[Opening SUPPLIED INFORMATION section]

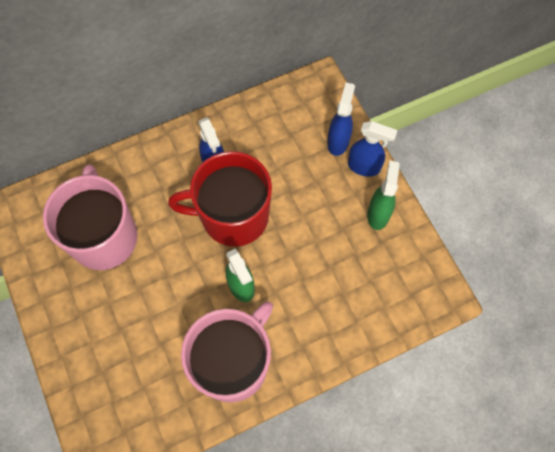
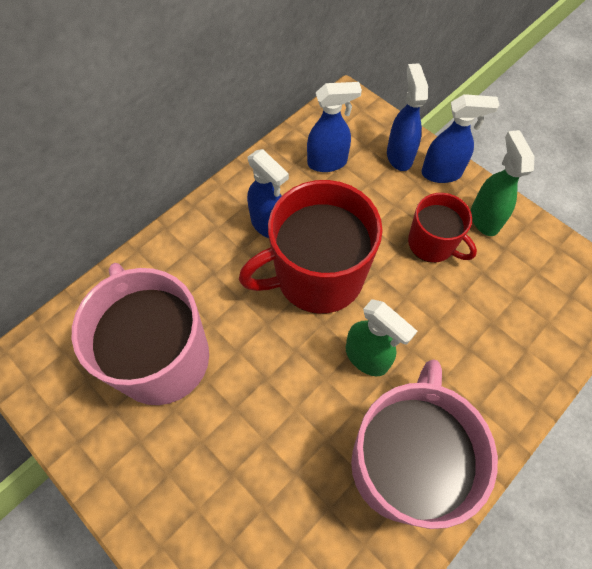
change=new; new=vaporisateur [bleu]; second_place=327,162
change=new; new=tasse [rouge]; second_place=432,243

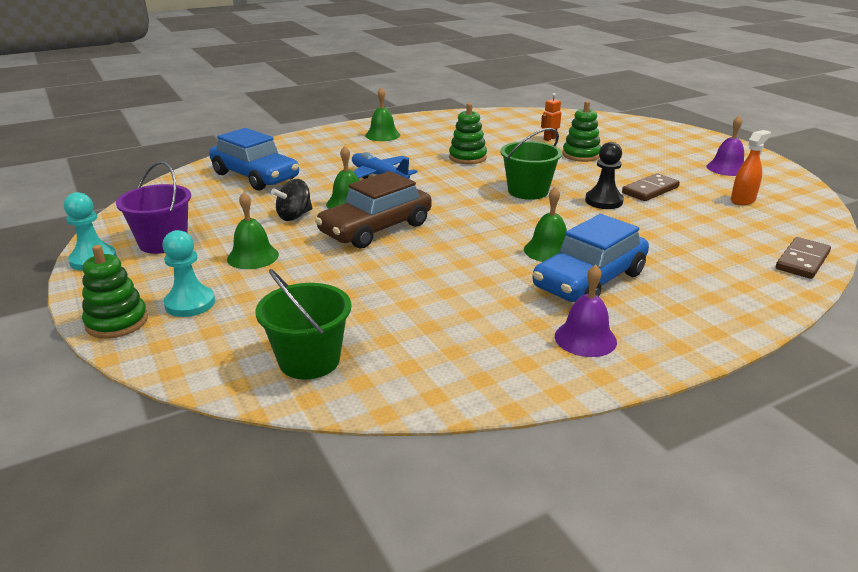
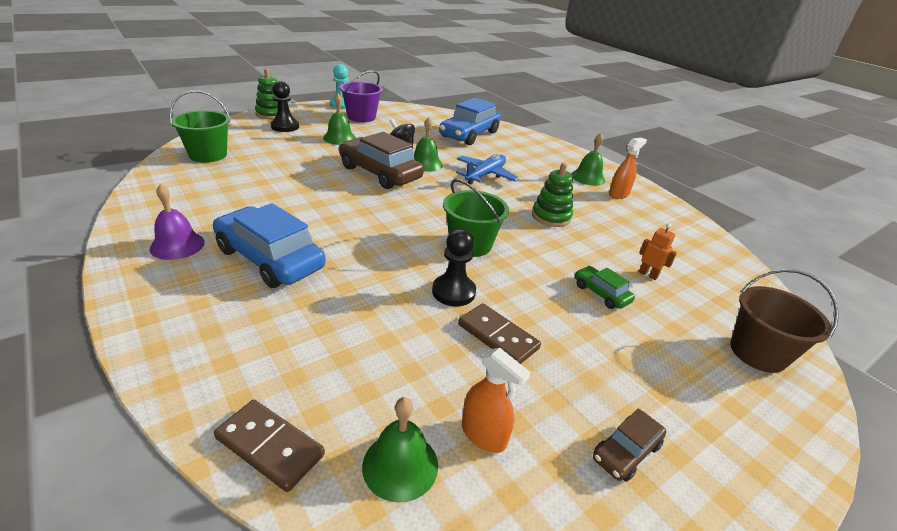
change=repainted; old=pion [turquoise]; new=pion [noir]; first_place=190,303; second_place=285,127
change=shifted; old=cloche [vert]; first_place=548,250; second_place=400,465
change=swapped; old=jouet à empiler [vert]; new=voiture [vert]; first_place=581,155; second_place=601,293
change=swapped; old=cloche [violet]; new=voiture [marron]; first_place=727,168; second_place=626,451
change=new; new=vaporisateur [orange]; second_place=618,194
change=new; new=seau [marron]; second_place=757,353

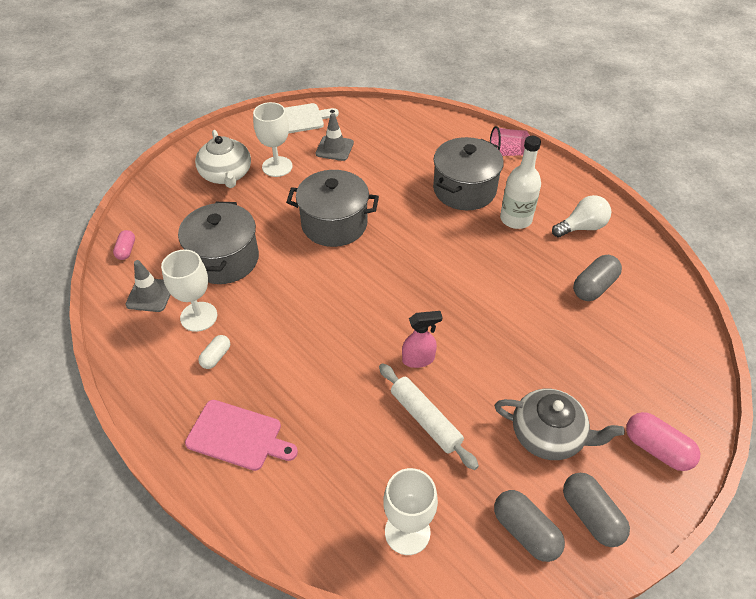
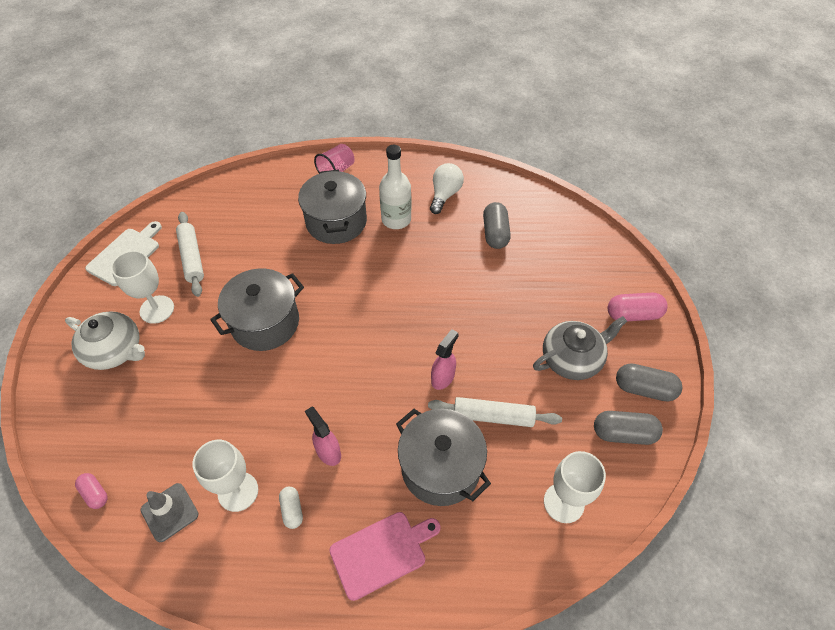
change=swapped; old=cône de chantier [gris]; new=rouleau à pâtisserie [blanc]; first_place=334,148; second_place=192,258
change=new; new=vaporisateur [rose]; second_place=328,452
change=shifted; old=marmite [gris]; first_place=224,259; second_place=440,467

[Closing SUPPLIED INFORMATION section]

> [TASK PROMPT]
In the records above, take every line from the opening one through the line with "change=swapped; old=jouet à" and repeat it exactly; pictures are not part of the copy.

> [WRITTEN SOLUTION]
change=new; new=vaporisateur [bleu]; second_place=327,162
change=new; new=tasse [rouge]; second_place=432,243

change=repainted; old=pion [turquoise]; new=pion [noir]; first_place=190,303; second_place=285,127
change=shifted; old=cloche [vert]; first_place=548,250; second_place=400,465
change=swapped; old=jouet à empiler [vert]; new=voiture [vert]; first_place=581,155; second_place=601,293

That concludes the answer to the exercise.